WHAT THE TASK REQUIRES: Your answer should be the lines below from the one holding "black hexagon: rotated 10 degrees clockwise" through the one holding "gray arrow: moved 3 px left, 3 px down", copied exactly and with nothing else.

DATASET ENTRIES:

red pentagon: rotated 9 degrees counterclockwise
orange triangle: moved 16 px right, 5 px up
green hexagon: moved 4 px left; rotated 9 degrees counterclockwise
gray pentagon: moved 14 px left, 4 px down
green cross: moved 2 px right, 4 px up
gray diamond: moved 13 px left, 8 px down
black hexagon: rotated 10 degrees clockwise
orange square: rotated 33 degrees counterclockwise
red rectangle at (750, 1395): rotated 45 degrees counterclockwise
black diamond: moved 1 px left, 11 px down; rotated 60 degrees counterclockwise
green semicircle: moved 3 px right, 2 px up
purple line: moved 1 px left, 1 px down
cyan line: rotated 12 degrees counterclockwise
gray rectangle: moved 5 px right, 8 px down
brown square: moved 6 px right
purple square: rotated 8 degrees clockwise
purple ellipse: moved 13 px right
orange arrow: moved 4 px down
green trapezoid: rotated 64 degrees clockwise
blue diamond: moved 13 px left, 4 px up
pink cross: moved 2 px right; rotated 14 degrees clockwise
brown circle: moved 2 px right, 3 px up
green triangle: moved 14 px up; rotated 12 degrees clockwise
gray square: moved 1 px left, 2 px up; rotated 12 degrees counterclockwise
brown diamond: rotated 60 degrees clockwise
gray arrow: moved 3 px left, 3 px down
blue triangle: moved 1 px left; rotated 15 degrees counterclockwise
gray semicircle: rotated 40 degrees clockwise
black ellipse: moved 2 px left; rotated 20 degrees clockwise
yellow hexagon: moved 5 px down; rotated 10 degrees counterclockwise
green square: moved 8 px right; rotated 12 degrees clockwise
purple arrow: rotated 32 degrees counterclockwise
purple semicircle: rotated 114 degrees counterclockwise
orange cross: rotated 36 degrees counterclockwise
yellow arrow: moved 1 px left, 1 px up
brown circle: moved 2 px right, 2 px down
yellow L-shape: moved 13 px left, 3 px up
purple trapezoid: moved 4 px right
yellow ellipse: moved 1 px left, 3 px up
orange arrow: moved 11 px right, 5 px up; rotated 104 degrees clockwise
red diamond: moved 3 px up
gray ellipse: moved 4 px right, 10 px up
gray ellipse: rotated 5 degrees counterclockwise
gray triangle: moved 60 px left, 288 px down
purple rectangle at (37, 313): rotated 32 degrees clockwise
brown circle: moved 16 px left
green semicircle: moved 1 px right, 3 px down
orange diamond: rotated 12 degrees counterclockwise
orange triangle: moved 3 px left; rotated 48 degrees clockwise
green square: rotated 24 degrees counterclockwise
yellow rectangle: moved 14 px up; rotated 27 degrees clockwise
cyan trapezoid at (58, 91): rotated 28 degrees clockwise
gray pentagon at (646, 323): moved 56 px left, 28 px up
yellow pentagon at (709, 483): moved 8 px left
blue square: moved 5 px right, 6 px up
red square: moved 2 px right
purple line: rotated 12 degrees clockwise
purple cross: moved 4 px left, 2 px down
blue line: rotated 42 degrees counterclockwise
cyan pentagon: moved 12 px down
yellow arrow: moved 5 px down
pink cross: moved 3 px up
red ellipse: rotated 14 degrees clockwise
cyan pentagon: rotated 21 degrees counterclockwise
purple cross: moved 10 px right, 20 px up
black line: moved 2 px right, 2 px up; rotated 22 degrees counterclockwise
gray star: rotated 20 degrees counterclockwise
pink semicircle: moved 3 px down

THE ANSWER:
black hexagon: rotated 10 degrees clockwise
orange square: rotated 33 degrees counterclockwise
red rectangle at (750, 1395): rotated 45 degrees counterclockwise
black diamond: moved 1 px left, 11 px down; rotated 60 degrees counterclockwise
green semicircle: moved 3 px right, 2 px up
purple line: moved 1 px left, 1 px down
cyan line: rotated 12 degrees counterclockwise
gray rectangle: moved 5 px right, 8 px down
brown square: moved 6 px right
purple square: rotated 8 degrees clockwise
purple ellipse: moved 13 px right
orange arrow: moved 4 px down
green trapezoid: rotated 64 degrees clockwise
blue diamond: moved 13 px left, 4 px up
pink cross: moved 2 px right; rotated 14 degrees clockwise
brown circle: moved 2 px right, 3 px up
green triangle: moved 14 px up; rotated 12 degrees clockwise
gray square: moved 1 px left, 2 px up; rotated 12 degrees counterclockwise
brown diamond: rotated 60 degrees clockwise
gray arrow: moved 3 px left, 3 px down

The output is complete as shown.